<<<<

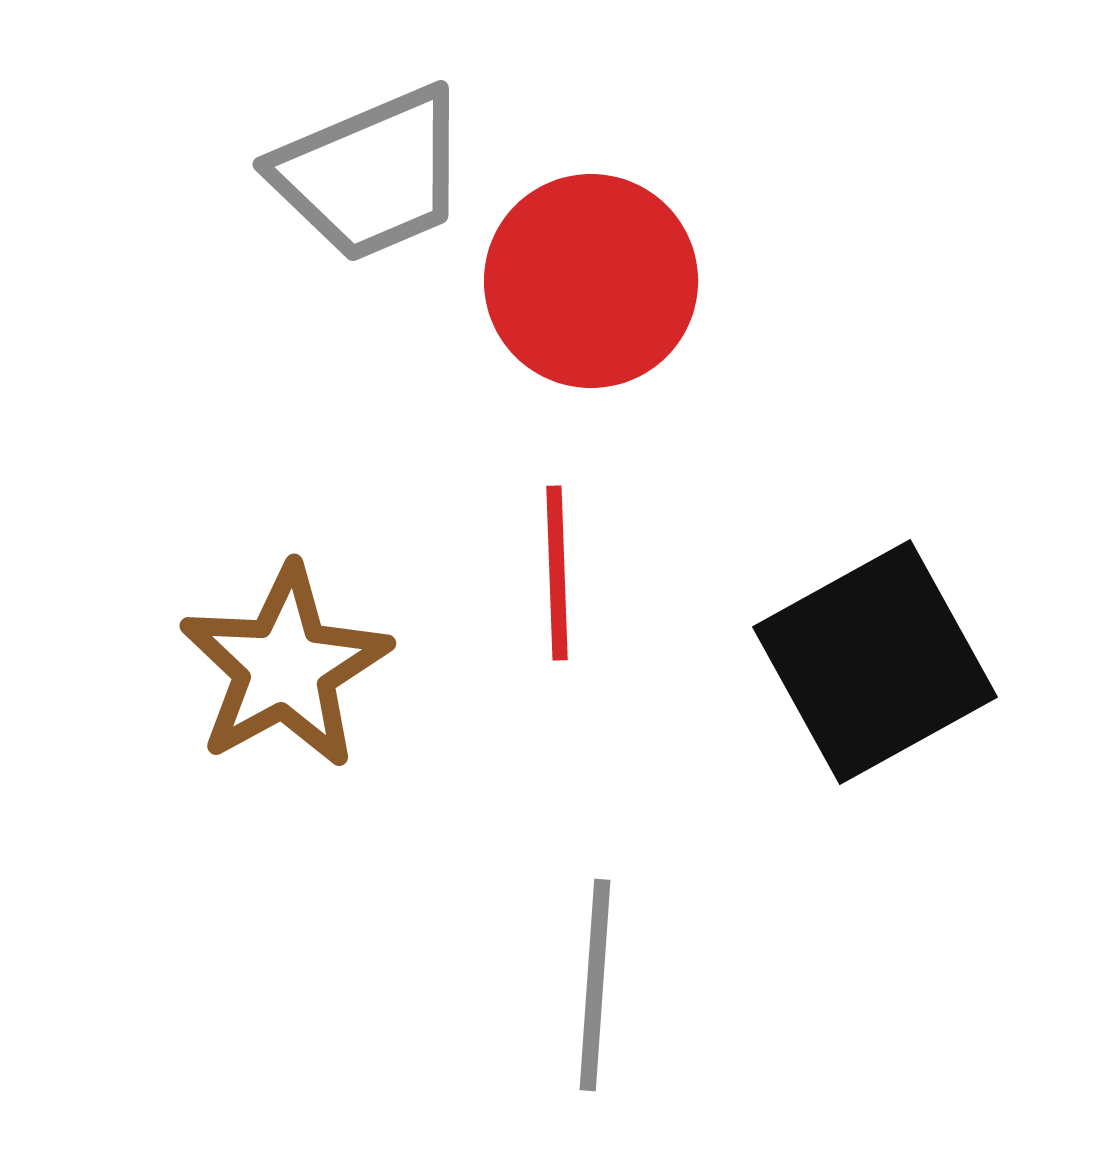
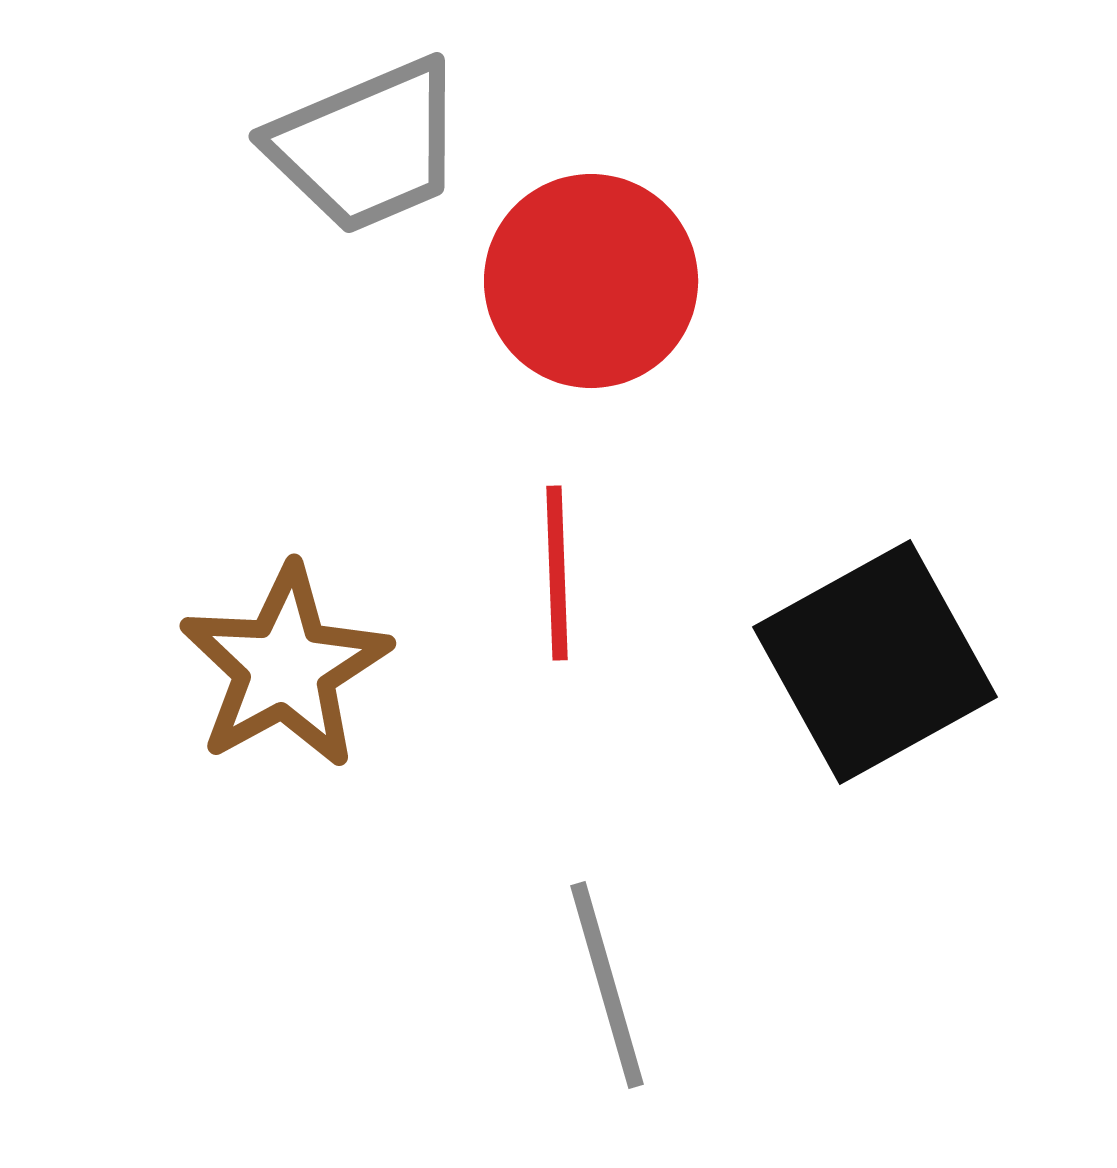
gray trapezoid: moved 4 px left, 28 px up
gray line: moved 12 px right; rotated 20 degrees counterclockwise
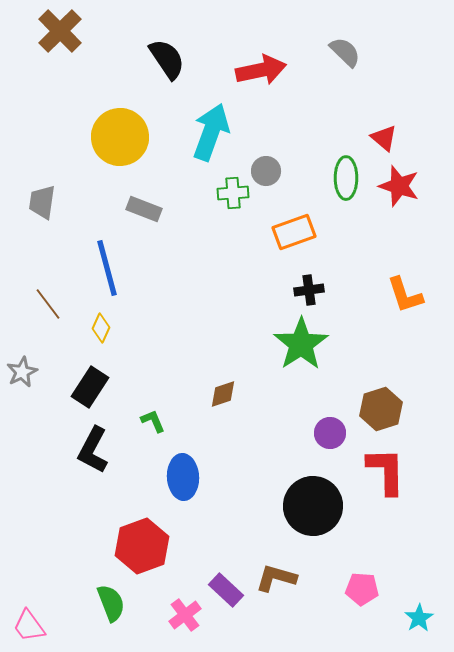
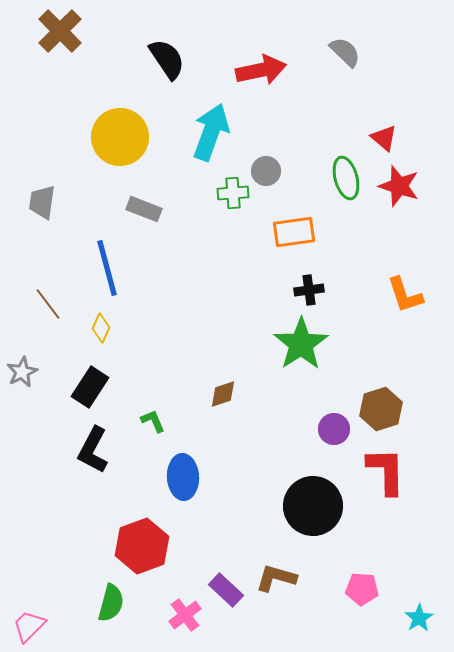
green ellipse: rotated 15 degrees counterclockwise
orange rectangle: rotated 12 degrees clockwise
purple circle: moved 4 px right, 4 px up
green semicircle: rotated 36 degrees clockwise
pink trapezoid: rotated 81 degrees clockwise
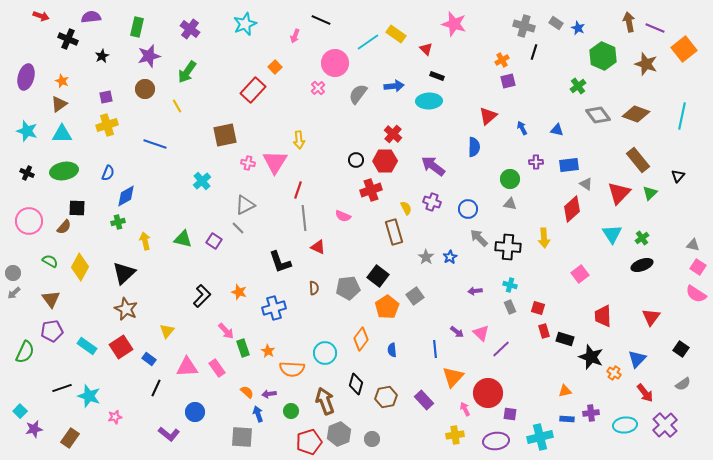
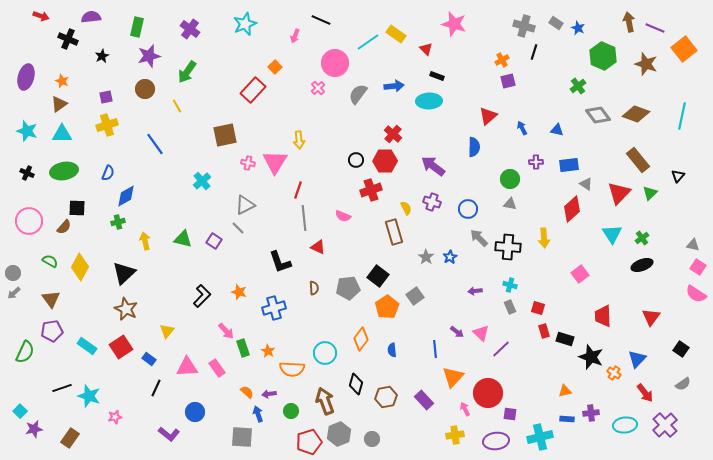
blue line at (155, 144): rotated 35 degrees clockwise
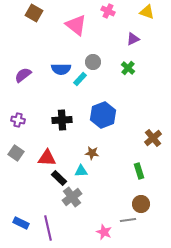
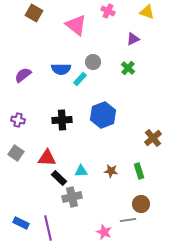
brown star: moved 19 px right, 18 px down
gray cross: rotated 24 degrees clockwise
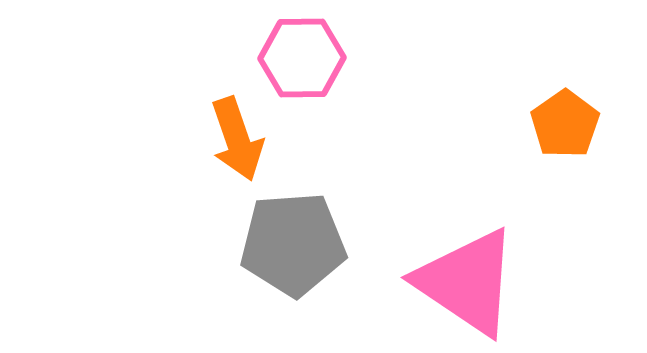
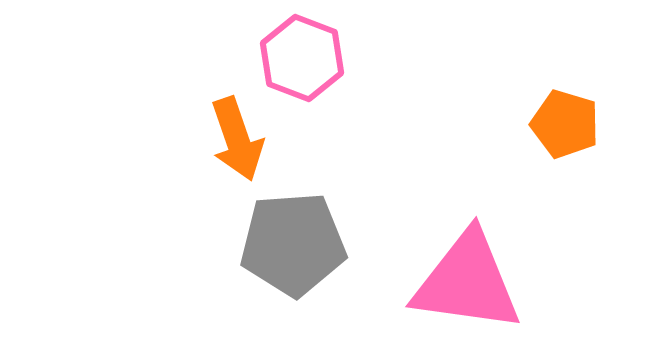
pink hexagon: rotated 22 degrees clockwise
orange pentagon: rotated 20 degrees counterclockwise
pink triangle: rotated 26 degrees counterclockwise
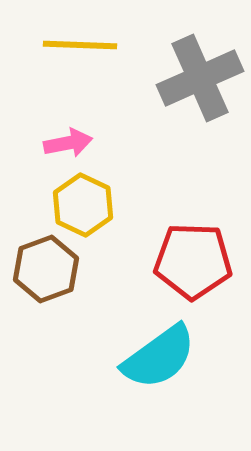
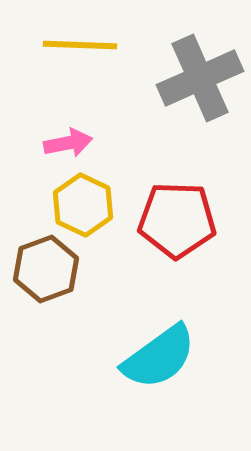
red pentagon: moved 16 px left, 41 px up
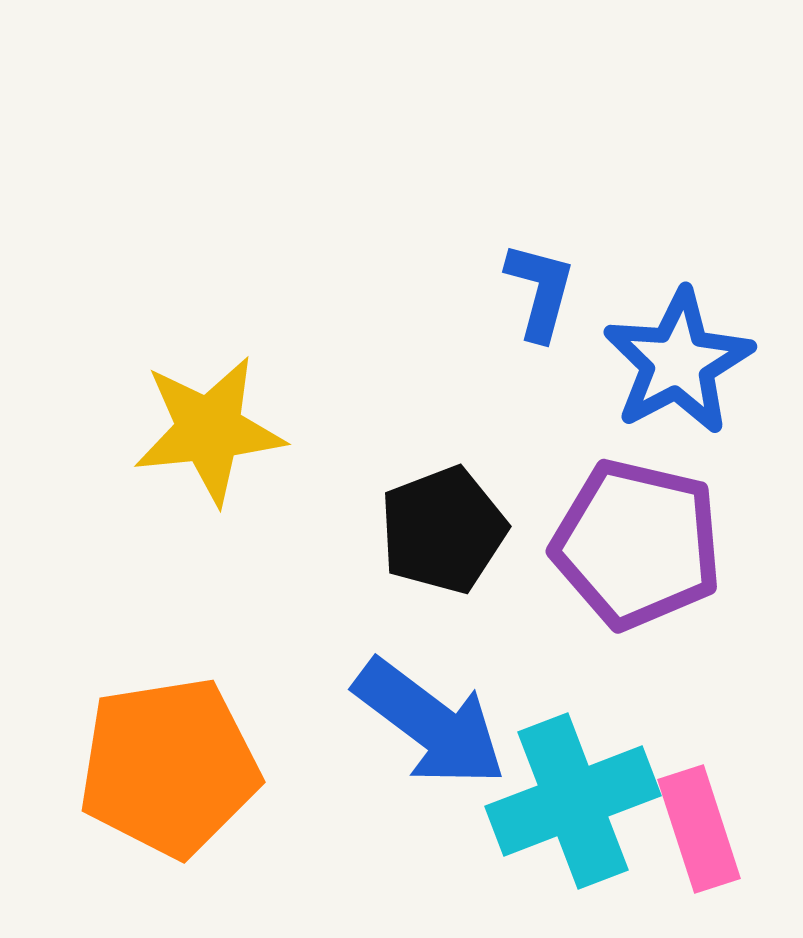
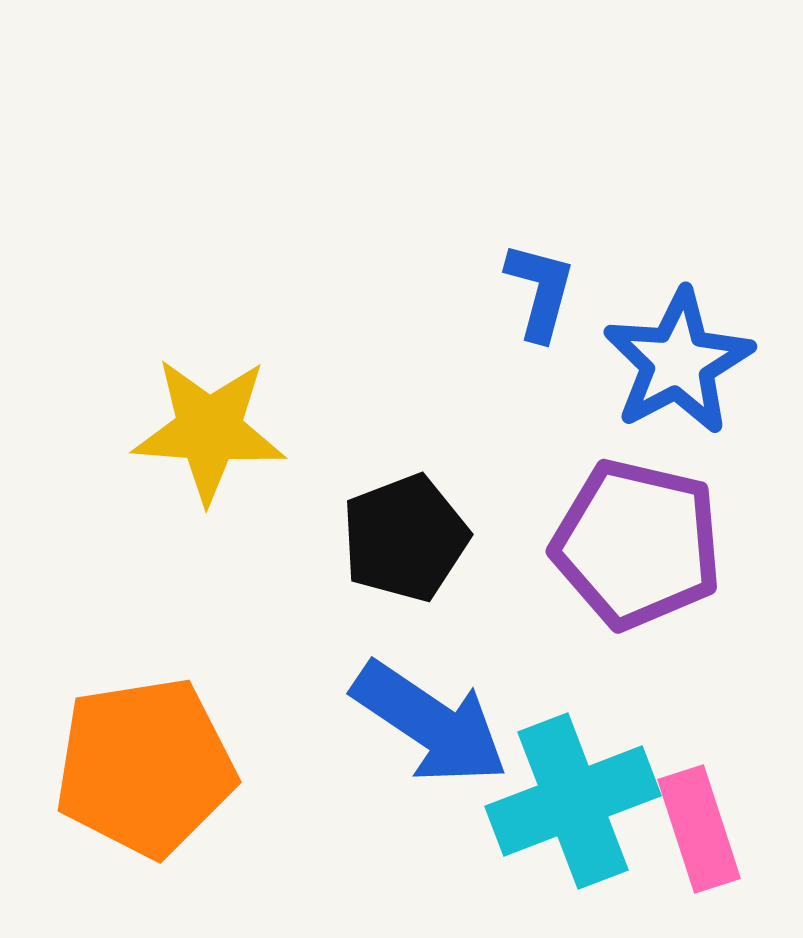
yellow star: rotated 10 degrees clockwise
black pentagon: moved 38 px left, 8 px down
blue arrow: rotated 3 degrees counterclockwise
orange pentagon: moved 24 px left
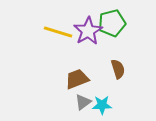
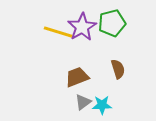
purple star: moved 6 px left, 4 px up
brown trapezoid: moved 2 px up
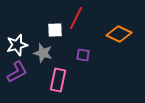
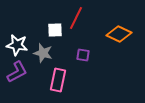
white star: rotated 25 degrees clockwise
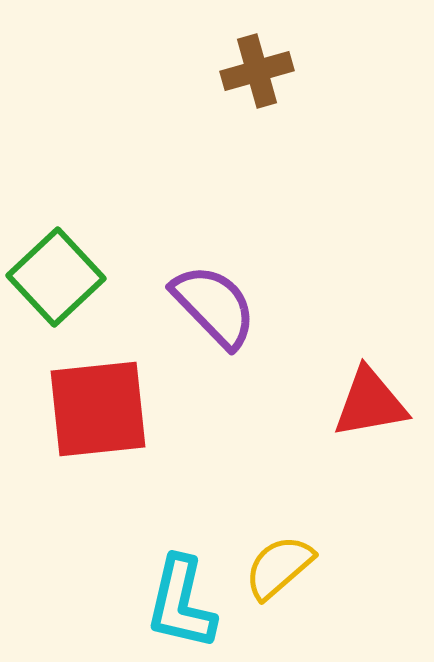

>>>>

* _TASK TO COMPLETE_:
Copy the listing word for word from the line containing "green ellipse: rotated" through the end of the listing. Omit the pictures.

* _EXERCISE OUTPUT_:
green ellipse: rotated 15 degrees counterclockwise
orange rectangle: rotated 12 degrees clockwise
purple circle: moved 4 px right, 4 px up
green semicircle: rotated 36 degrees clockwise
pink trapezoid: rotated 81 degrees clockwise
blue line at (155, 144): rotated 35 degrees clockwise
brown star: moved 19 px right, 18 px down
gray cross: rotated 24 degrees clockwise
pink hexagon: rotated 22 degrees clockwise
orange pentagon: rotated 20 degrees counterclockwise
pink triangle: rotated 26 degrees counterclockwise
red pentagon: moved 16 px left, 41 px up
yellow star: rotated 10 degrees clockwise
black pentagon: moved 38 px left, 8 px down
blue arrow: rotated 3 degrees counterclockwise
orange pentagon: moved 24 px left
purple star: moved 6 px left, 4 px up
brown trapezoid: moved 2 px up
white star: rotated 25 degrees clockwise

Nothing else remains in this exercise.